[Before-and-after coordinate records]
┄┄┄┄┄┄┄┄┄┄

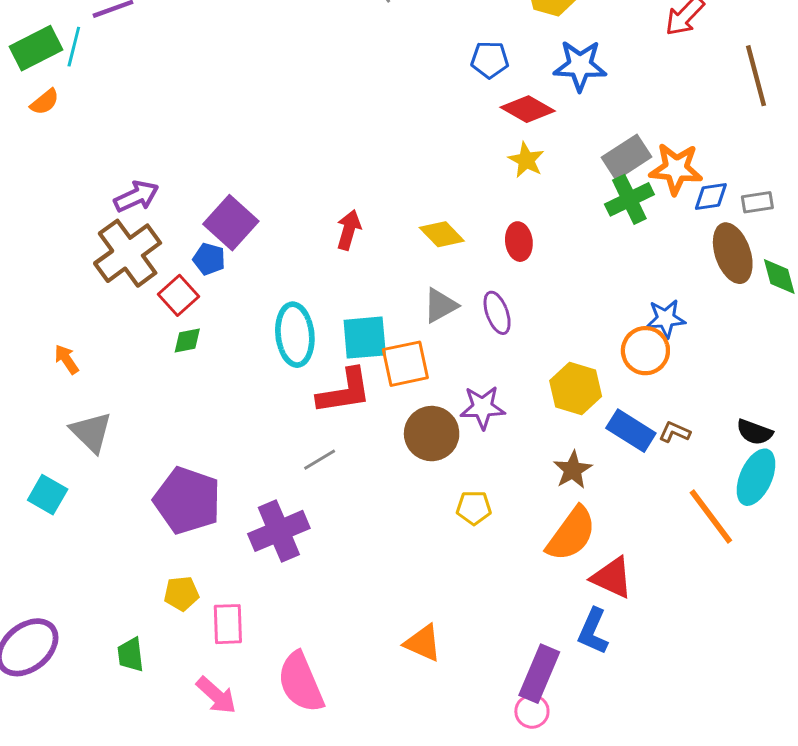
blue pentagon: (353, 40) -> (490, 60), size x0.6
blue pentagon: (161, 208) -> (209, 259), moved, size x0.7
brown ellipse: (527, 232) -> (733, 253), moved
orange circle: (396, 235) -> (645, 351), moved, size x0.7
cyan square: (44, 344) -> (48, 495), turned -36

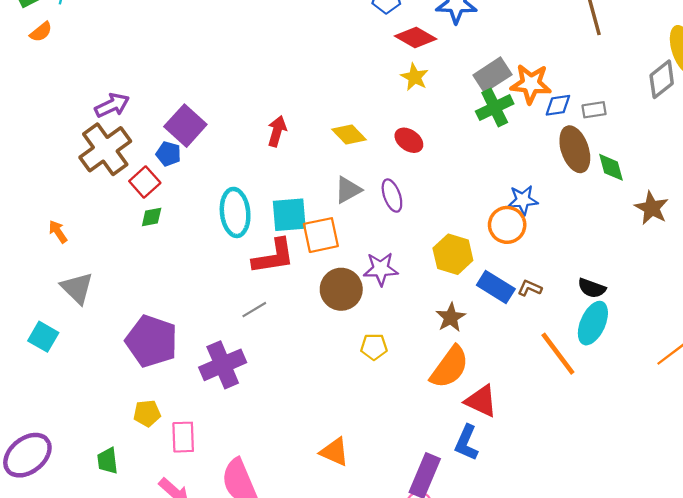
red ellipse: (519, 242) -> (409, 140), turned -48

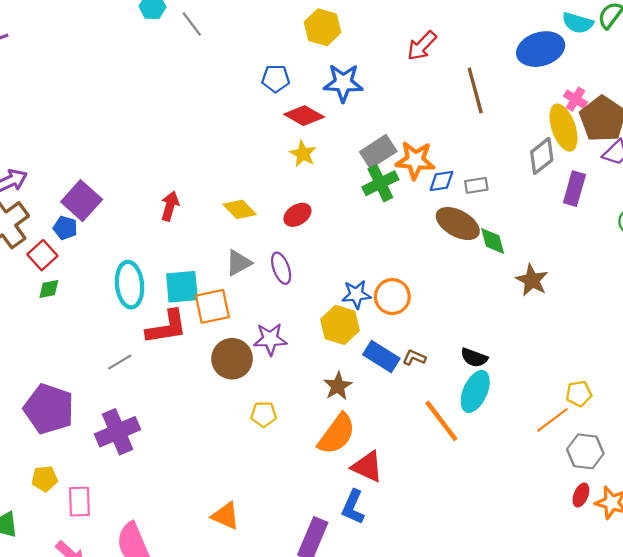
red ellipse: (409, 140) -> (297, 215), turned -68
brown ellipse: (575, 149) -> (458, 224), turned -42
blue star: (523, 200) -> (356, 294), moved
gray line: (254, 310) -> (120, 362), moved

┄┄┄┄┄┄┄┄┄┄

# What is needed
Take the lines above from the one holding "brown ellipse: (575, 149)" to the last and output them exactly.

# Solution for this problem
brown ellipse: (575, 149) -> (458, 224), turned -42
blue star: (523, 200) -> (356, 294), moved
gray line: (254, 310) -> (120, 362), moved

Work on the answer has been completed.